## Goal of the exercise:
Drop all images and give the records again exactly.

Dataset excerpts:
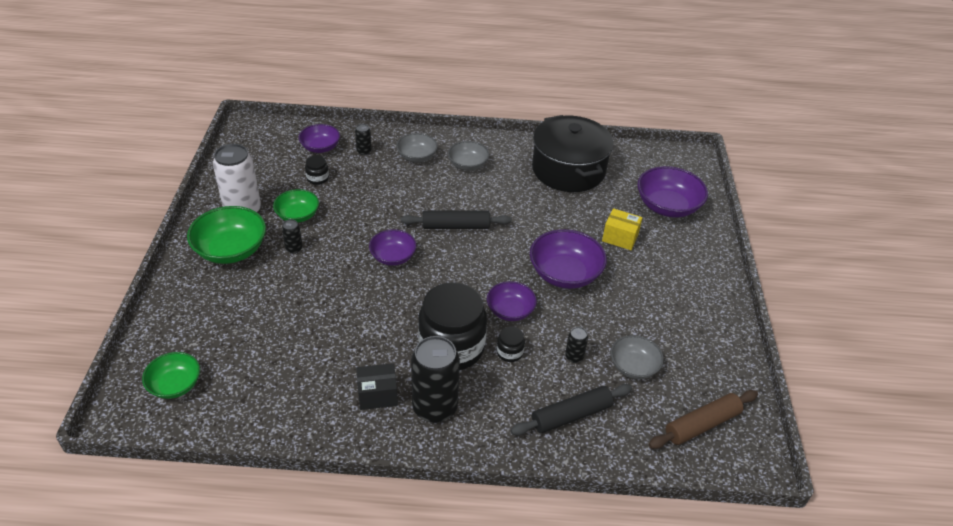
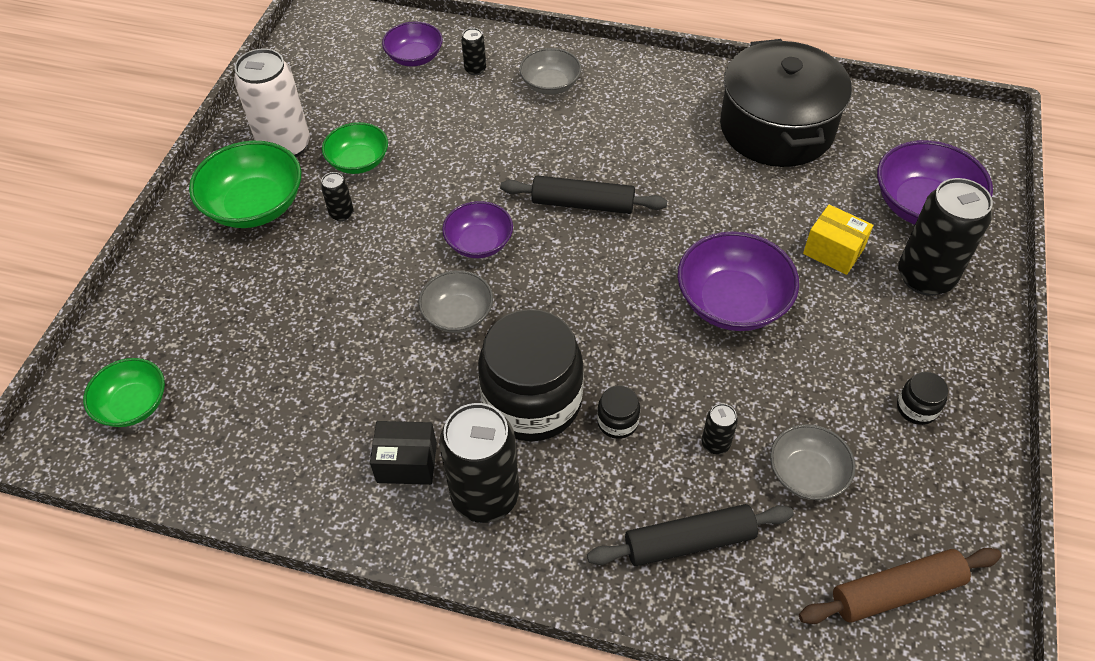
camera: 15 degrees right, 10 degrees up
(317, 178) = (400, 106): black jar -> black jar (916, 408)
(468, 165) = (623, 105): grey bowl -> grey bowl (458, 314)
(510, 310) = (634, 353): purple bowl -> none
(678, 246) = (925, 277): none -> black can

## Response to this task:
camera: 15 degrees right, 10 degrees up
(317, 178) = (400, 106): black jar -> black jar (916, 408)
(468, 165) = (623, 105): grey bowl -> grey bowl (458, 314)
(510, 310) = (634, 353): purple bowl -> none
(678, 246) = (925, 277): none -> black can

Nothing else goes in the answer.